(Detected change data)

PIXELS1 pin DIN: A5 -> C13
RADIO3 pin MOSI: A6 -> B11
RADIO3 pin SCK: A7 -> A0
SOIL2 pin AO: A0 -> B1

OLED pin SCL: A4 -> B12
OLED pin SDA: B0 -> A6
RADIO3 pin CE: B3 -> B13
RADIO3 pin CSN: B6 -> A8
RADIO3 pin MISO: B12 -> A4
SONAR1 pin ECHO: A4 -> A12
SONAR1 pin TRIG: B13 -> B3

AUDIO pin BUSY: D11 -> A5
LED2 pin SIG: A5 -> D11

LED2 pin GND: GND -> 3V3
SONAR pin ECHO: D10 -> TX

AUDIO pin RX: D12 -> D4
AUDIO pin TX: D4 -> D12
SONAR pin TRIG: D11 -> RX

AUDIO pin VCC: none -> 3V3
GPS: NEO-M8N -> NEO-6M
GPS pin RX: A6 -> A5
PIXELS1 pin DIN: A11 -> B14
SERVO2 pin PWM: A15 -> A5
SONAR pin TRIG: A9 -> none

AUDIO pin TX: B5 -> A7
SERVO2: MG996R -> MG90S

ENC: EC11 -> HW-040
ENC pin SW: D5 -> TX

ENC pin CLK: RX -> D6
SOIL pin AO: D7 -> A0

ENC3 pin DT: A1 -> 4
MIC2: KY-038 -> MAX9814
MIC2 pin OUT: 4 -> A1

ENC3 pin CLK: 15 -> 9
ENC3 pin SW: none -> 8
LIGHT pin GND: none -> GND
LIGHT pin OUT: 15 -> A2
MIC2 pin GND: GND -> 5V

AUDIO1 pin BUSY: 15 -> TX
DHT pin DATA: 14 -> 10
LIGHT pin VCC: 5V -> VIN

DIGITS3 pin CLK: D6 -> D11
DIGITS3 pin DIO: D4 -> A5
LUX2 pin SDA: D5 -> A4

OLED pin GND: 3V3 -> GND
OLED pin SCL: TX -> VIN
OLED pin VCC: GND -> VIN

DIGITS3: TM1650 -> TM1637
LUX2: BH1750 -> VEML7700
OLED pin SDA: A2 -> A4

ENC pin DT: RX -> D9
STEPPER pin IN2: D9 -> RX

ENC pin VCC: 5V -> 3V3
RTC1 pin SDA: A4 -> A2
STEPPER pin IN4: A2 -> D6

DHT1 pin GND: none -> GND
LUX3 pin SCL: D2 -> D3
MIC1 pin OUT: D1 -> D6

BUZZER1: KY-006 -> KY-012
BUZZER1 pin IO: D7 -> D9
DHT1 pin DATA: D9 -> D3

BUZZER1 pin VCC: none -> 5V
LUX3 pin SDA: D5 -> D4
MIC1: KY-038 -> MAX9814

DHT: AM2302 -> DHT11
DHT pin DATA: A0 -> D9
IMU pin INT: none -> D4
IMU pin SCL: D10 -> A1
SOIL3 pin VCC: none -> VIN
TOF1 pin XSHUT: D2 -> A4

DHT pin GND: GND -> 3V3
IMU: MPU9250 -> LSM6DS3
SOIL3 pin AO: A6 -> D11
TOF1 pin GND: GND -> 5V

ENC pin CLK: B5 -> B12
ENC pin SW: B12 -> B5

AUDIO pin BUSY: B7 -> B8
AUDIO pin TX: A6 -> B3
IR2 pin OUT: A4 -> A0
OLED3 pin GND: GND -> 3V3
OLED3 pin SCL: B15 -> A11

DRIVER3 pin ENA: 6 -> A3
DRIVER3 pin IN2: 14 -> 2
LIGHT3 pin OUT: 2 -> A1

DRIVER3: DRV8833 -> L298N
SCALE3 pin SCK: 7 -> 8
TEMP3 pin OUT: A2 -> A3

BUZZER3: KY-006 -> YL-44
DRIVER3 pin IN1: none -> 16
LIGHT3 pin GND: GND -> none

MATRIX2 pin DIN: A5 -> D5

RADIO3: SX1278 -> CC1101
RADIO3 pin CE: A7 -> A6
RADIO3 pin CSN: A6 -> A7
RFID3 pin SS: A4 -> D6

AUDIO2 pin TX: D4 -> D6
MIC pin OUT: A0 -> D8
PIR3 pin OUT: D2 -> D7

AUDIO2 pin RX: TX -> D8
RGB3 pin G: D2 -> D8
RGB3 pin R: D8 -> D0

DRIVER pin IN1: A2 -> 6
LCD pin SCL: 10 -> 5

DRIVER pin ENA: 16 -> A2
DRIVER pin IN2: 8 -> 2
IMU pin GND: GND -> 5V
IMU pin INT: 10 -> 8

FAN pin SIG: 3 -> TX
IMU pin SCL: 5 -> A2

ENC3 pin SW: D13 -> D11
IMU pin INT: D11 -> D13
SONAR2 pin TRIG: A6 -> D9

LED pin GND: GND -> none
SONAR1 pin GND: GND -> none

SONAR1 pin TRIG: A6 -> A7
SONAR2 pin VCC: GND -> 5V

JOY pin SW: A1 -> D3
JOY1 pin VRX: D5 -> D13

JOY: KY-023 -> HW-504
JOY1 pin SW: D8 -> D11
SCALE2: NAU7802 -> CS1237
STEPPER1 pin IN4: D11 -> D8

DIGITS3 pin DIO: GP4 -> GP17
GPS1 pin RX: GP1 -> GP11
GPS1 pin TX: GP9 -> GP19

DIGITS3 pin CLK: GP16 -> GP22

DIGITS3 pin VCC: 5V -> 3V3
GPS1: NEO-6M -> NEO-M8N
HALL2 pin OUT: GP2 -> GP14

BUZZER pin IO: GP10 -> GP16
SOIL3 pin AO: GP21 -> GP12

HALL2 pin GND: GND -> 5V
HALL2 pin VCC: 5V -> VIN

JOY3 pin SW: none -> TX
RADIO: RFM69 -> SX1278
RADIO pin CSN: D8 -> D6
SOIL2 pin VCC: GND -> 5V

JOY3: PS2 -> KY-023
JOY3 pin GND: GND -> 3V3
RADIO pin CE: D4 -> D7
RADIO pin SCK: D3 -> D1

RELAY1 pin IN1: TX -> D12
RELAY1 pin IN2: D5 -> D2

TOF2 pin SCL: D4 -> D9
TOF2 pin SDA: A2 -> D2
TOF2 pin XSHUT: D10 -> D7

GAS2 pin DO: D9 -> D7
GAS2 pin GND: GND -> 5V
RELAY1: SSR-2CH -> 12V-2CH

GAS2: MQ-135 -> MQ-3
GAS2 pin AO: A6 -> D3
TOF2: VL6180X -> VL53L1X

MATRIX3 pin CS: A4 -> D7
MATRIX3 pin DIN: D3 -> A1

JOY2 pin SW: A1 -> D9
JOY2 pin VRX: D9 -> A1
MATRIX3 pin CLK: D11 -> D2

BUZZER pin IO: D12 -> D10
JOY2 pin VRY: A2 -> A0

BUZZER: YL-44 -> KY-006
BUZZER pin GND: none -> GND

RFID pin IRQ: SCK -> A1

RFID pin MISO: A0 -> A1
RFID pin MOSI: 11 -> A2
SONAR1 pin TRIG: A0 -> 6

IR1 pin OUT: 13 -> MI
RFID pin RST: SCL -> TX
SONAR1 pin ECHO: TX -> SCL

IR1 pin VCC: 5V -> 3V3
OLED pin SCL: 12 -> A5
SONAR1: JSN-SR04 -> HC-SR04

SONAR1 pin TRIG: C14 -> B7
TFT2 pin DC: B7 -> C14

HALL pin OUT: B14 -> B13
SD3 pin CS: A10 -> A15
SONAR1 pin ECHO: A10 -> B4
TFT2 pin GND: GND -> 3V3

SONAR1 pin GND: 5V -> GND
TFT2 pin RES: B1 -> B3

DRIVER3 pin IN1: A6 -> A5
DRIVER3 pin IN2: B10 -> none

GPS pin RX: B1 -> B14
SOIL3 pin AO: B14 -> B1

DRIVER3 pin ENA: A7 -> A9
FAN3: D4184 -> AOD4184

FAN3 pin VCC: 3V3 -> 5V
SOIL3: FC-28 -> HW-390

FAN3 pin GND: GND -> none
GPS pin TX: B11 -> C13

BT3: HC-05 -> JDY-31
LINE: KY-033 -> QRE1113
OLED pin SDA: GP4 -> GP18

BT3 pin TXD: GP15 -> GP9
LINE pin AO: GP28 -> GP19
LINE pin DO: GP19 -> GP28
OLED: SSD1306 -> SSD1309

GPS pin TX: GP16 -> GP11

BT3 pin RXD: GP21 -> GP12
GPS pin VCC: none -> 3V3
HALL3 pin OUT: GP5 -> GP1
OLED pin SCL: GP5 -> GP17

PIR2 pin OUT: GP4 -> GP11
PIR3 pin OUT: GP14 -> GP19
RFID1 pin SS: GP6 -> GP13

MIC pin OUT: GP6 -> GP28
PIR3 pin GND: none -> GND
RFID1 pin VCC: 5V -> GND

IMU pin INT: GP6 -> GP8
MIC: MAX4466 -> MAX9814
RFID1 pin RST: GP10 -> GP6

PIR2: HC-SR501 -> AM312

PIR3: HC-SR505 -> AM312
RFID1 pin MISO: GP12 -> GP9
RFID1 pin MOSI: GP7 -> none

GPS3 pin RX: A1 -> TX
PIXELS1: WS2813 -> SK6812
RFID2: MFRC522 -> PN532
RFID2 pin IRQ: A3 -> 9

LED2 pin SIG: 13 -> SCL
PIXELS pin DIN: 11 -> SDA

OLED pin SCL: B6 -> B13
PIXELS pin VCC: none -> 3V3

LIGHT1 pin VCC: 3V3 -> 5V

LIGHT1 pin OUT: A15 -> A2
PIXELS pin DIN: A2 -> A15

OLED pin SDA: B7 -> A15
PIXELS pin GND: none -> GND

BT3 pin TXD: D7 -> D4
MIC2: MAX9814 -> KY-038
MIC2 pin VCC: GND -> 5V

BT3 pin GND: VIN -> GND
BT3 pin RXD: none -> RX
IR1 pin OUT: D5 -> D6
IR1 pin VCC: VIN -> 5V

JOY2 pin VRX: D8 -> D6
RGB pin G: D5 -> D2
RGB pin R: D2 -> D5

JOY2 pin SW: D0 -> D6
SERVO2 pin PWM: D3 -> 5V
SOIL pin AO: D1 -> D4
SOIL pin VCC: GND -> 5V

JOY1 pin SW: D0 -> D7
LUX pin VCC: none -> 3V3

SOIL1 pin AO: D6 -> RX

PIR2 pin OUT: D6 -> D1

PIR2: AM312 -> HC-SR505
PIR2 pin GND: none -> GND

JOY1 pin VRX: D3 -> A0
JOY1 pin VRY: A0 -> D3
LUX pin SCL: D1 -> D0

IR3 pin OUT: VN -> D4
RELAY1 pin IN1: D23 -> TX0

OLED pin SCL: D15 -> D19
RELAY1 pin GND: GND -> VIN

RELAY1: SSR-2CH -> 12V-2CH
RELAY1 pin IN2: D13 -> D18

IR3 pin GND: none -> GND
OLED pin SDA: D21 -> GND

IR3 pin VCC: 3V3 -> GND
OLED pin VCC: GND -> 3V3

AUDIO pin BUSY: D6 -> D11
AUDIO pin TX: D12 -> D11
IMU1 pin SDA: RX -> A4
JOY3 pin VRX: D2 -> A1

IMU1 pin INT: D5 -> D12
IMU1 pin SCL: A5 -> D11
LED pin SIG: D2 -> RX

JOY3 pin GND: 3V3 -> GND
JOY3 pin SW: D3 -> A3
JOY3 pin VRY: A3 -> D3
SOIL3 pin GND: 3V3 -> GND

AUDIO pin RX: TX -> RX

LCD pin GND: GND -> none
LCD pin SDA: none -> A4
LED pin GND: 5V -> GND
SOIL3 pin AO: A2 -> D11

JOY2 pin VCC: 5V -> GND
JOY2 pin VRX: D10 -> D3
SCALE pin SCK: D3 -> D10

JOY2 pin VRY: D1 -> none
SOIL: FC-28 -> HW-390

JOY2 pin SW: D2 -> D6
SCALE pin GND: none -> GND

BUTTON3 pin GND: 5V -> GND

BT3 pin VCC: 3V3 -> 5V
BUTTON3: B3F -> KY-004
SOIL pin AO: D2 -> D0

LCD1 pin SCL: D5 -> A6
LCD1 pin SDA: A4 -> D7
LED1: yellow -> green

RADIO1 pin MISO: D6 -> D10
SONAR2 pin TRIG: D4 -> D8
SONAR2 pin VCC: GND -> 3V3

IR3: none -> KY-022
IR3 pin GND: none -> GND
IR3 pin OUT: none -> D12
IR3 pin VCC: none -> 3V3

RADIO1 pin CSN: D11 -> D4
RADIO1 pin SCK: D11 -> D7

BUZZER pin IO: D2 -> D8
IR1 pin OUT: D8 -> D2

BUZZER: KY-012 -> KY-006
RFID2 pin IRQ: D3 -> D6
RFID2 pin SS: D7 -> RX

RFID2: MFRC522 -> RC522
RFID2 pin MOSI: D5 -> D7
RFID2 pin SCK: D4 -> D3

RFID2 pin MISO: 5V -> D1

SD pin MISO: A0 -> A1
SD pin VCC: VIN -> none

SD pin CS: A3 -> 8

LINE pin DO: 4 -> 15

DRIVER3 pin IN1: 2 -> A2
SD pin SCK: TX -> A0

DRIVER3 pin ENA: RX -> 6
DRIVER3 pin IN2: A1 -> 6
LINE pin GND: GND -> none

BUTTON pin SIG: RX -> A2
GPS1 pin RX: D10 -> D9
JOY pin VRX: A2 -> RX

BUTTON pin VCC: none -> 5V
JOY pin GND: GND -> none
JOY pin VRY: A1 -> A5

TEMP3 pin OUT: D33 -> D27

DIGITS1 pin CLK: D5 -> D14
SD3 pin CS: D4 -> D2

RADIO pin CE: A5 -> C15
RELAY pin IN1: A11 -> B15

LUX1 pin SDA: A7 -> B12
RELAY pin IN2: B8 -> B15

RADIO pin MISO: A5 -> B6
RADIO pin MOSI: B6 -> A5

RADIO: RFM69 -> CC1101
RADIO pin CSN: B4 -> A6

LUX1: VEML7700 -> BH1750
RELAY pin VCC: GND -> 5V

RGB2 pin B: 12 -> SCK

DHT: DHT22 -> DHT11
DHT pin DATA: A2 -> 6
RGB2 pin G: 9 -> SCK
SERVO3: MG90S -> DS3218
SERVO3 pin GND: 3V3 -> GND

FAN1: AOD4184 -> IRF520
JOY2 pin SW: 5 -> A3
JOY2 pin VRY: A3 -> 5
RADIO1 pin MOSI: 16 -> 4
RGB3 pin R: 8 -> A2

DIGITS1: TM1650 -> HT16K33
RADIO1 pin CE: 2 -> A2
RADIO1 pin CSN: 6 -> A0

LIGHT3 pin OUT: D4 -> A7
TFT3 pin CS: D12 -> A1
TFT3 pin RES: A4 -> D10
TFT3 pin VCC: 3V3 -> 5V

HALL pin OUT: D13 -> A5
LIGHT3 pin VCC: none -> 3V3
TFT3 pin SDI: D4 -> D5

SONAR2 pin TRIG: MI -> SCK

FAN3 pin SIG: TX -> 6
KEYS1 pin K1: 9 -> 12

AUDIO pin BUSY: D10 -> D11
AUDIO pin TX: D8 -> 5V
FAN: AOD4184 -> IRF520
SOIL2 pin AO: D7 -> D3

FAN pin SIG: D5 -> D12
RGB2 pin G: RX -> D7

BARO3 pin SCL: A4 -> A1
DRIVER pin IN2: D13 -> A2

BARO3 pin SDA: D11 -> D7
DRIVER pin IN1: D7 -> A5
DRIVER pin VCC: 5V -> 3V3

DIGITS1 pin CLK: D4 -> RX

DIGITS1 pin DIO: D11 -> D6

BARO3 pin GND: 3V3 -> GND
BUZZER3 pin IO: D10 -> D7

### Task instructions
Only the lines above starting at the line that holds "DRIVER3 pin IN1: none -> 16" and ending at the line that holds "AUDIO2 pin RX: TX -> D8" are to be repeated, exactly and in full.

### Response to this task
DRIVER3 pin IN1: none -> 16
LIGHT3 pin GND: GND -> none

MATRIX2 pin DIN: A5 -> D5

RADIO3: SX1278 -> CC1101
RADIO3 pin CE: A7 -> A6
RADIO3 pin CSN: A6 -> A7
RFID3 pin SS: A4 -> D6

AUDIO2 pin TX: D4 -> D6
MIC pin OUT: A0 -> D8
PIR3 pin OUT: D2 -> D7

AUDIO2 pin RX: TX -> D8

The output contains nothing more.